### Before and after images

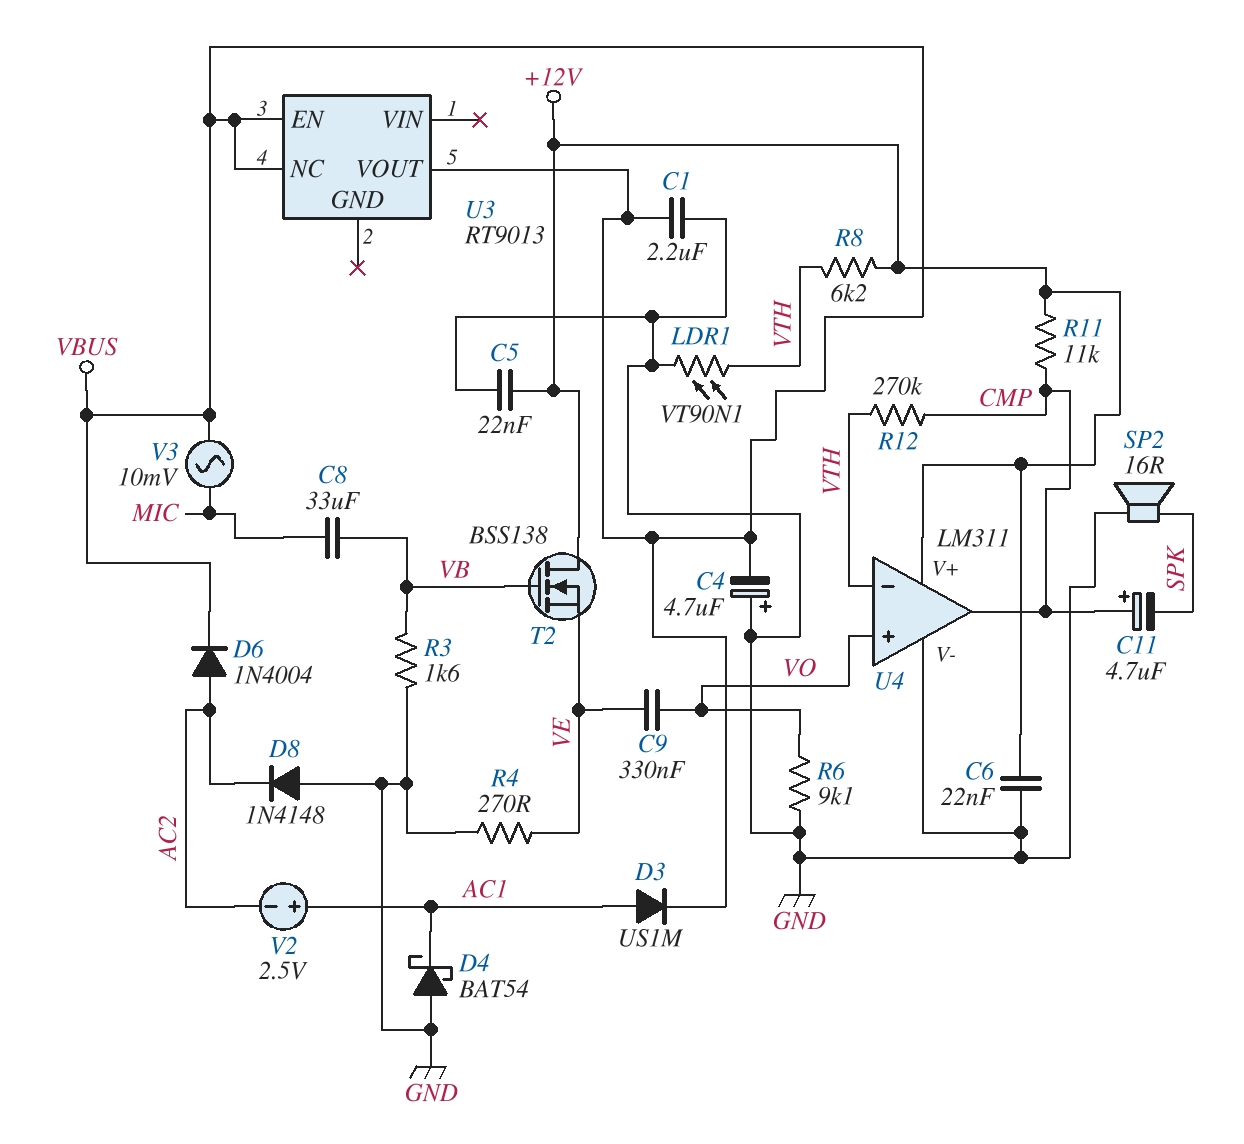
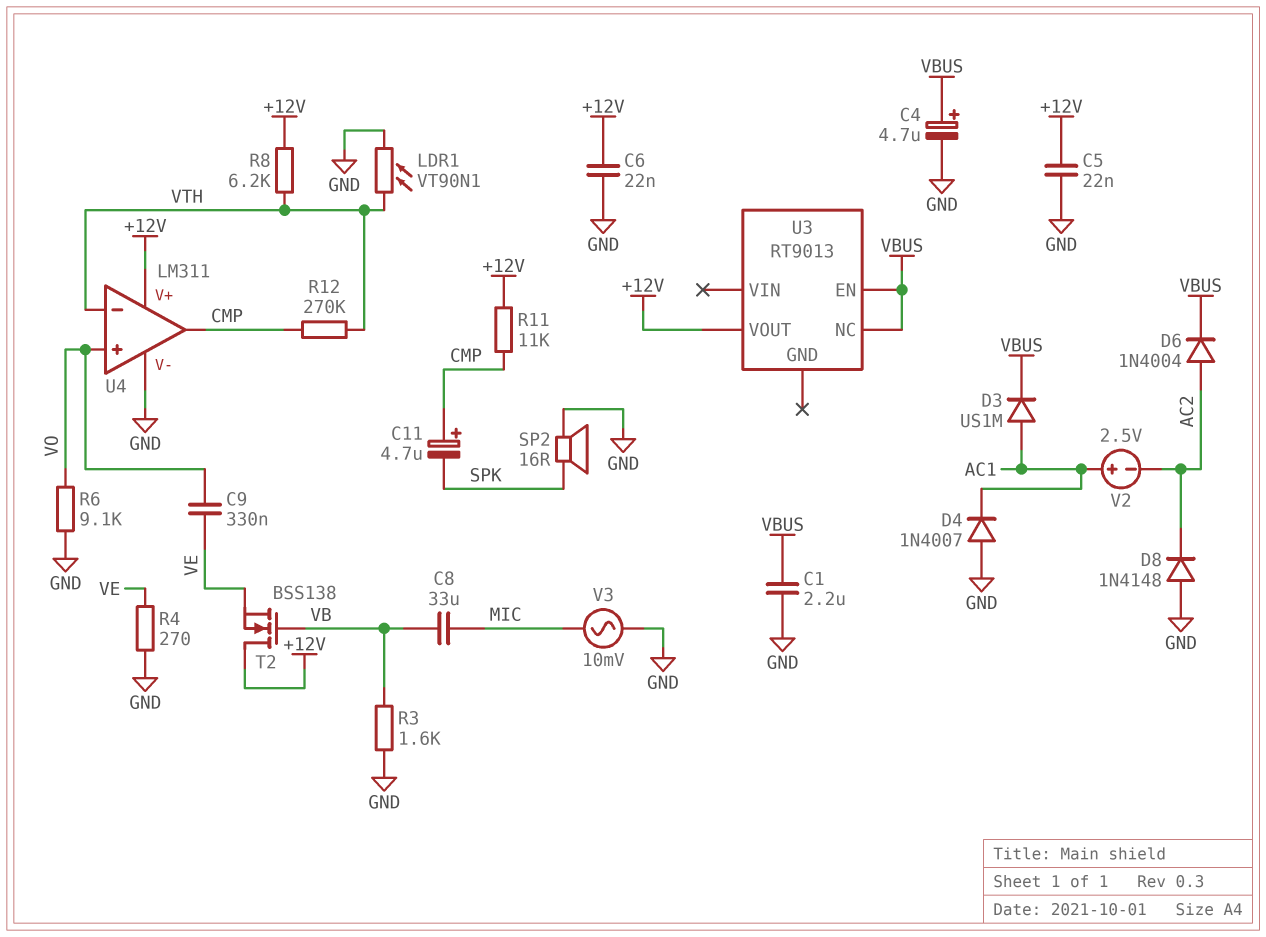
C4: 4.7uF (plus GND, minus VBUS) -> 4.7uF (plus VBUS, minus GND)
D4: schottky BAT54 (A GND, K AC1) -> diode 1N4007 (A GND, K AC1)
U3 pin VOUT: VBUS -> +12V
V3: AC 10mV (MIC, VBUS) -> AC 10mV (GND, MIC)

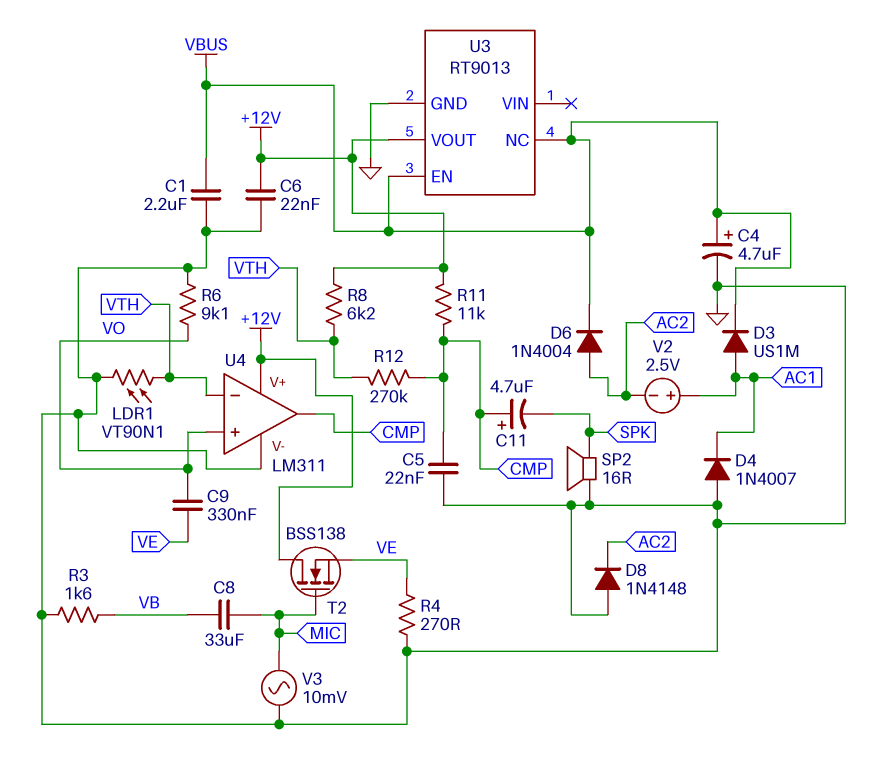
C5: 22nF (+12V, GND) -> 22nF (CMP, GND)
T2: NMOS BSS138 (G VB, D +12V, S VE) -> NMOS BSS138 (G MIC, D +12V, S VE)
U3 pin GND: none -> GND

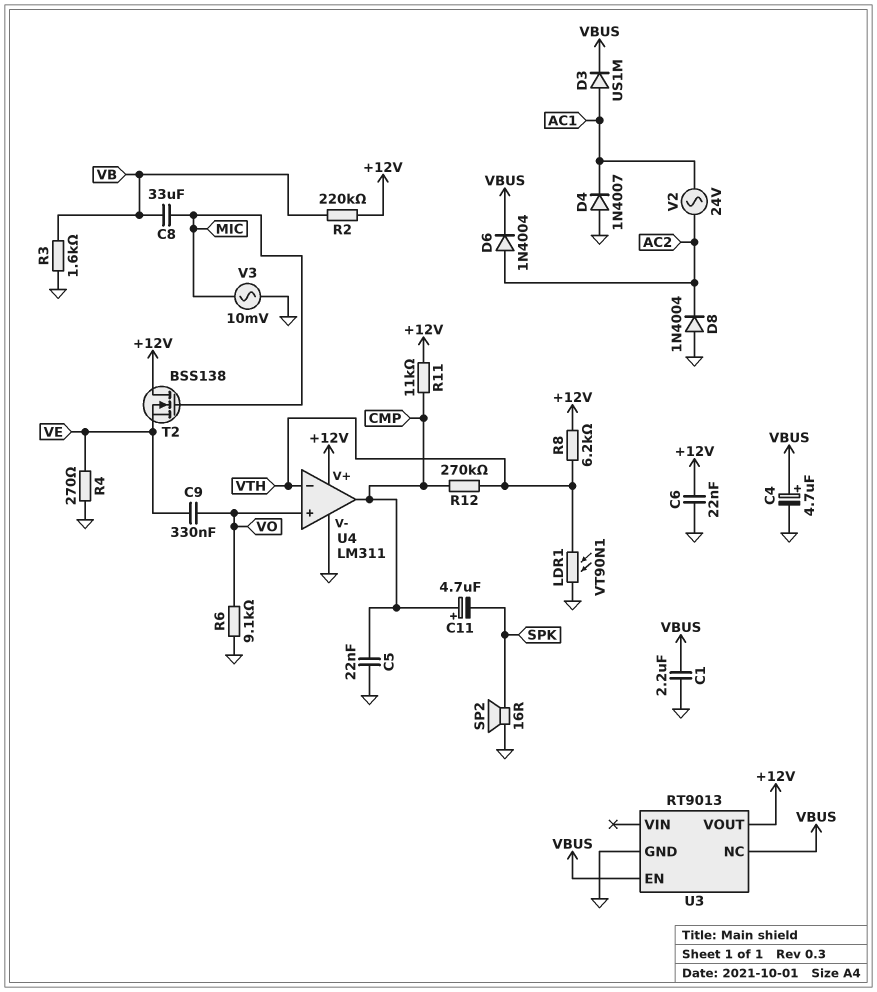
D8: diode 1N4148 (A GND, K AC2) -> diode 1N4004 (A GND, K AC2)
R2: none -> 220k (+12V, VB)
V2: 2.5V (plus AC1, minus AC2) -> AC 24V (AC1, AC2)

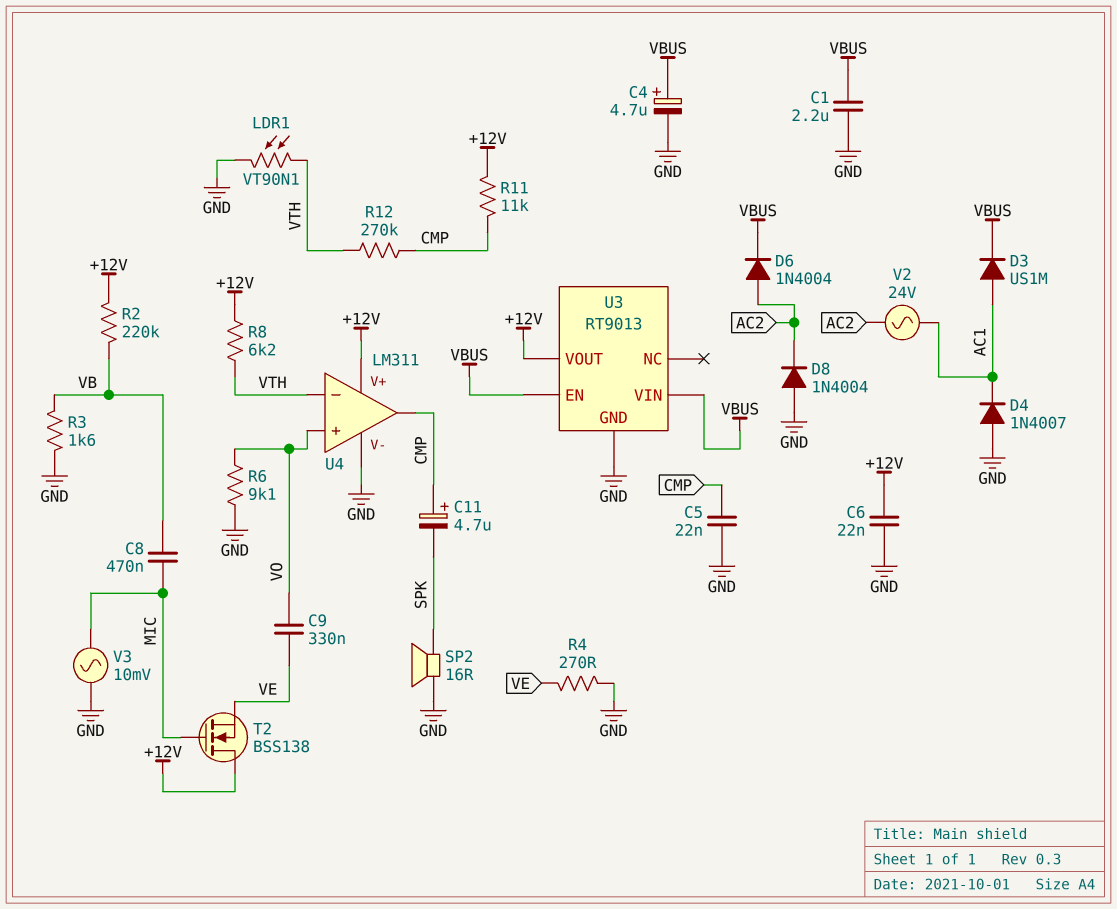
C8: 33uF (MIC, VB) -> 470nF (MIC, VB)
U3 pin NC: VBUS -> none
U3 pin VIN: none -> VBUS

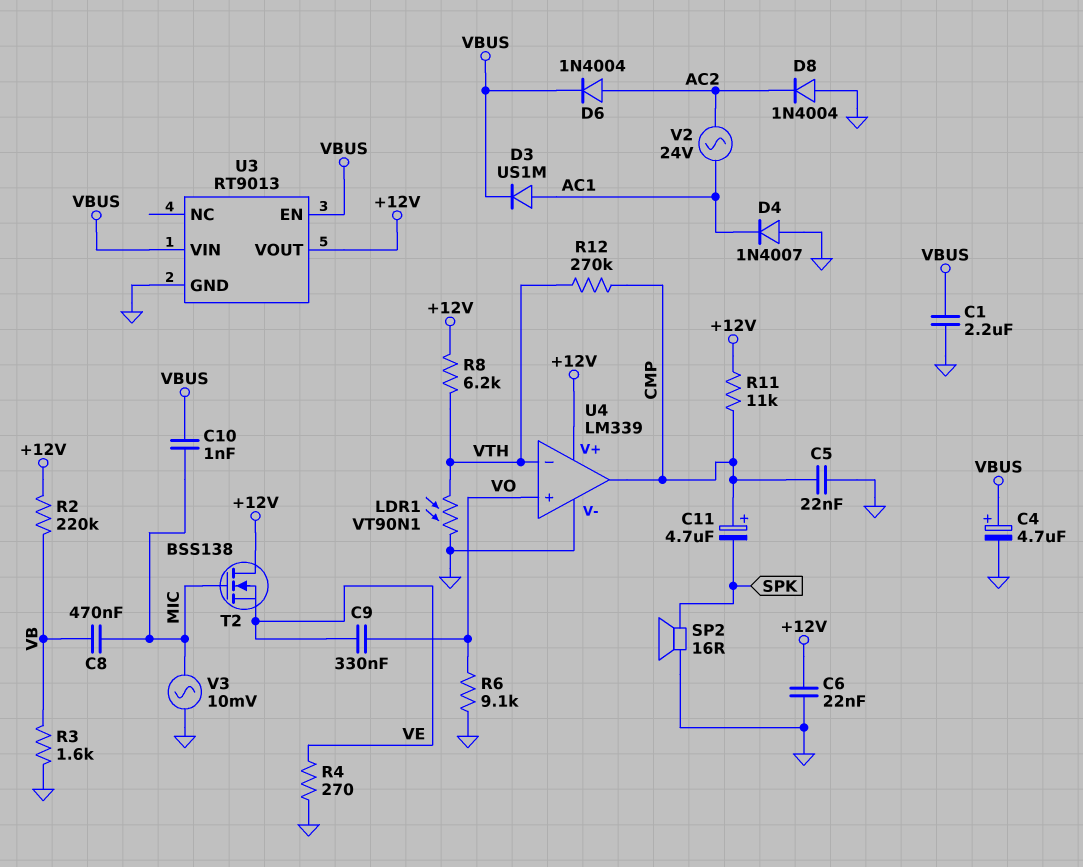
C10: none -> 1nF (MIC, VBUS)
U4: LM311 -> LM339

### About this task
Nothing but a number is wanted here: please count the lines in the entries above that include the word "diode".

### Solution for this exercise
2